**The task:** Beneath this line are the data; copy exactly the part of them that opens with the line containing "C4: 47nF (U1/CLK, n15) -> 68nF (U1/CLK, n15)" and closes with the line containing "R4: 33k (VA, n12) -> 560 (VA, n12)", and only that part.
*** Opening Records provided ***
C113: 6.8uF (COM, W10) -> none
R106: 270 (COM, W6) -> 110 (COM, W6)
*** Closing Records provided ***
*** Opening Records provided ***
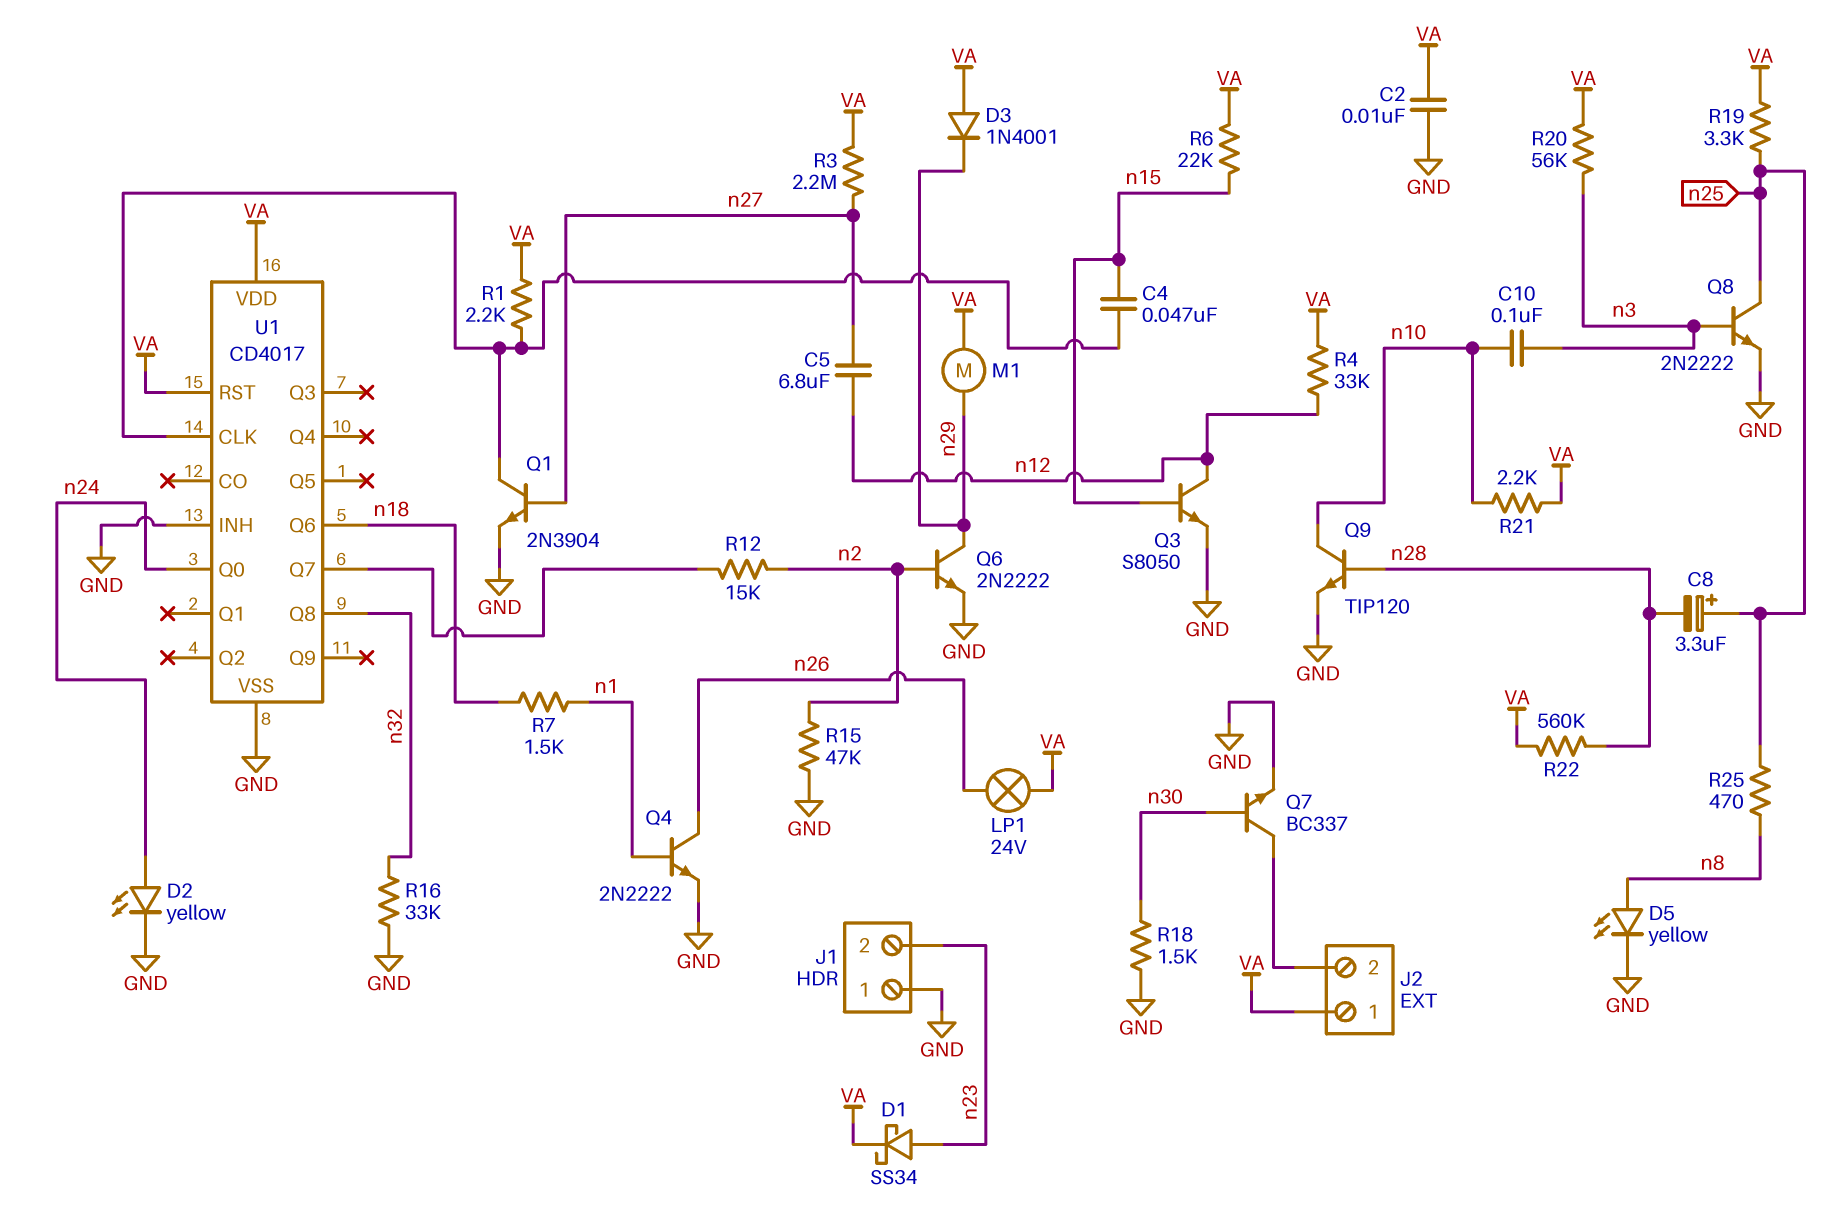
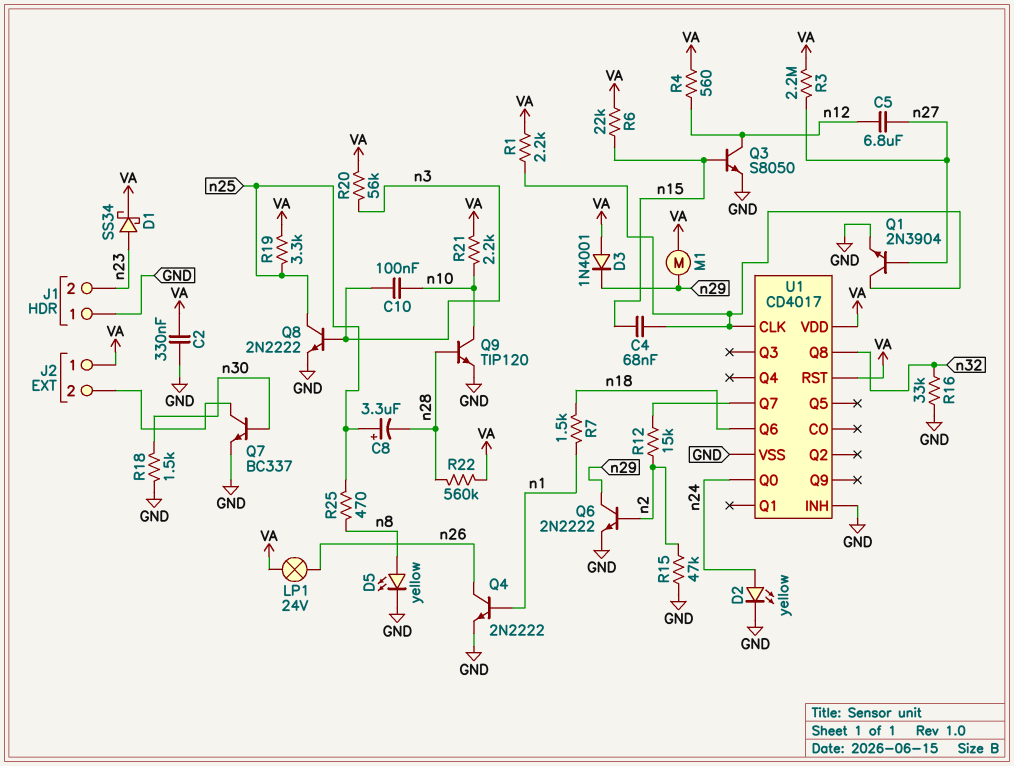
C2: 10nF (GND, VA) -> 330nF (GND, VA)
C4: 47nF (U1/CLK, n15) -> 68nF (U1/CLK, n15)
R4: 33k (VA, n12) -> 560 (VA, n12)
*** Closing Records provided ***
**Output below:**
C4: 47nF (U1/CLK, n15) -> 68nF (U1/CLK, n15)
R4: 33k (VA, n12) -> 560 (VA, n12)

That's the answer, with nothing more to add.